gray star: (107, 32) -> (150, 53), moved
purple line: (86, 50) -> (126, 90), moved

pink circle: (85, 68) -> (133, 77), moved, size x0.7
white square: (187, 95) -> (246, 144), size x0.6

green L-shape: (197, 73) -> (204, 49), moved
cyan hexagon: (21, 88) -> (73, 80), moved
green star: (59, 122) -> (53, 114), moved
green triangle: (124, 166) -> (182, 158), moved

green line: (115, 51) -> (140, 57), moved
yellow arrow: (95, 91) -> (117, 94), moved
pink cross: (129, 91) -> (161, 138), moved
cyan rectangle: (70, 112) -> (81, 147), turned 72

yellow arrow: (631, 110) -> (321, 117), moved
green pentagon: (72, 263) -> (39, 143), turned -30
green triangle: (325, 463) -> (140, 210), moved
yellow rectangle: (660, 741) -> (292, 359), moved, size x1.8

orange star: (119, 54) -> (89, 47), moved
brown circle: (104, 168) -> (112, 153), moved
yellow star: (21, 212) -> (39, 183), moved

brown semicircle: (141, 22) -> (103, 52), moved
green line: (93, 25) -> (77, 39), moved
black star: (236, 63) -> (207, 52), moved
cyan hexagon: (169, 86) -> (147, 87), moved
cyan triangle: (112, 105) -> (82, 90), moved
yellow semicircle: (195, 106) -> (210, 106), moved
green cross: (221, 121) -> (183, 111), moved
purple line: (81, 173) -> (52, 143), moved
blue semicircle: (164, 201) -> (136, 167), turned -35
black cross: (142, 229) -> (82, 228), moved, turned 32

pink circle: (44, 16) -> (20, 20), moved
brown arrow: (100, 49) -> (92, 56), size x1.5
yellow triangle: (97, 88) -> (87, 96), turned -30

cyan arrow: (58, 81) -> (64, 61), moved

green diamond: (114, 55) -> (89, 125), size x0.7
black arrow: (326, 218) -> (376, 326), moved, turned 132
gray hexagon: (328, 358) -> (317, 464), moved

Your task:
Each line in the data that holds the string "triangle" needs to be copied.

Response to this exercise:
green triangle: (124, 166) -> (182, 158), moved
green triangle: (325, 463) -> (140, 210), moved
cyan triangle: (112, 105) -> (82, 90), moved
yellow triangle: (97, 88) -> (87, 96), turned -30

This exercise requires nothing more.